-- GOAL OF THE EXERCISE --
All pictures are to be dropped, and the remaining data set down exactly.

━━━━━ DATASET RECORDS

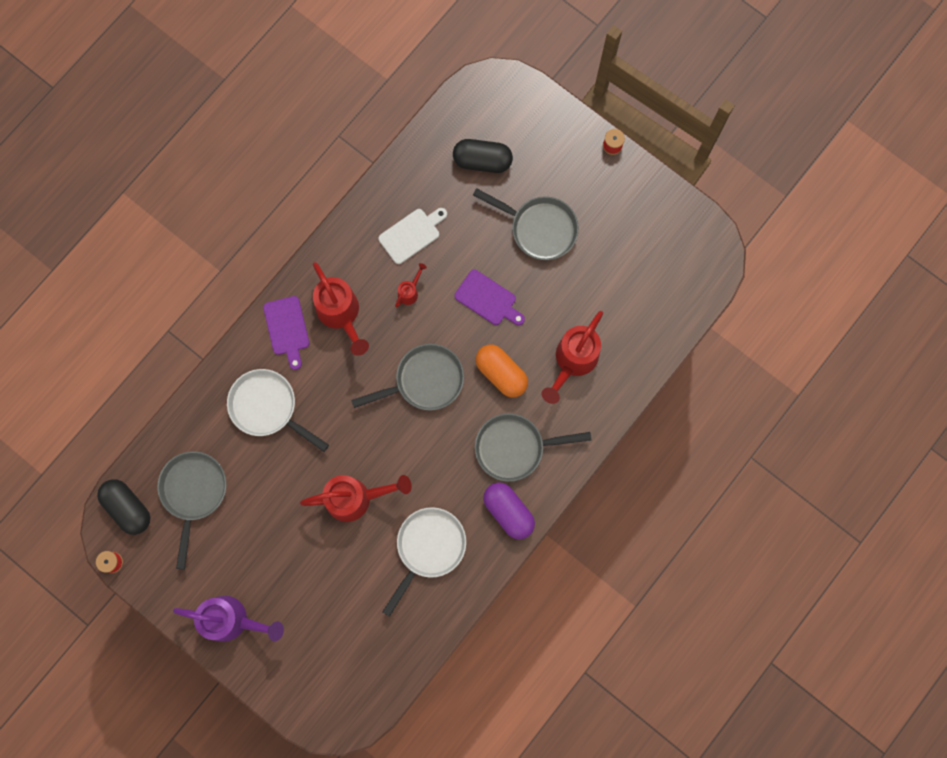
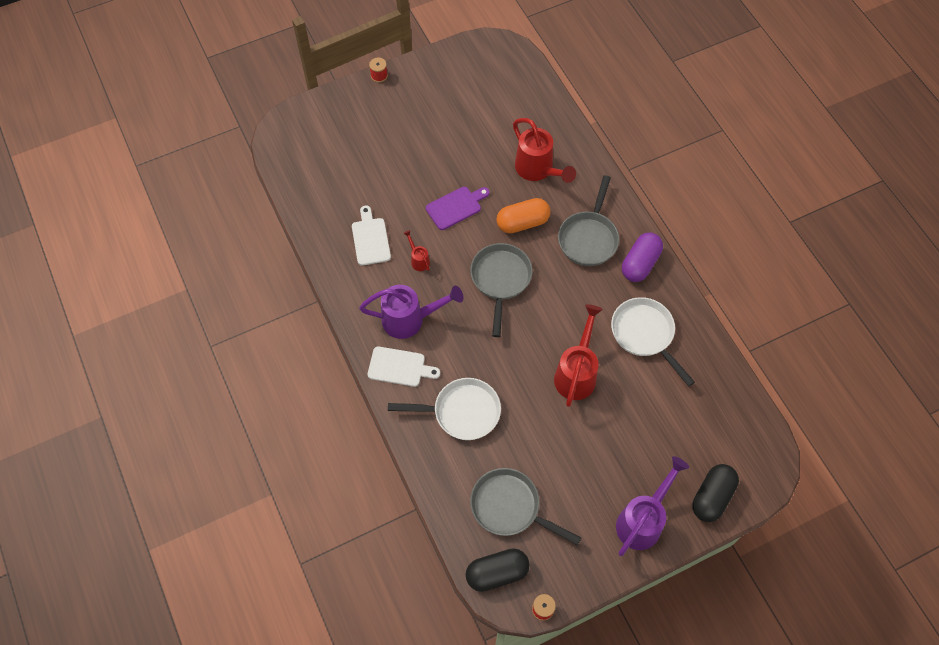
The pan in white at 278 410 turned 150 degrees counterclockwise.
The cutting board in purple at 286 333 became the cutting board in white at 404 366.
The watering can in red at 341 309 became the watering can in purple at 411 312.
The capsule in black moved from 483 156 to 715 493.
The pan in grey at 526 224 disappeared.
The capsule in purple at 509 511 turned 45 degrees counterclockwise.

━━━━━━━━━━

-- RESULT FOR THIS TASK --
The pan in white at 278 410 turned 150 degrees counterclockwise.
The cutting board in purple at 286 333 became the cutting board in white at 404 366.
The watering can in red at 341 309 became the watering can in purple at 411 312.
The capsule in black moved from 483 156 to 715 493.
The pan in grey at 526 224 disappeared.
The capsule in purple at 509 511 turned 45 degrees counterclockwise.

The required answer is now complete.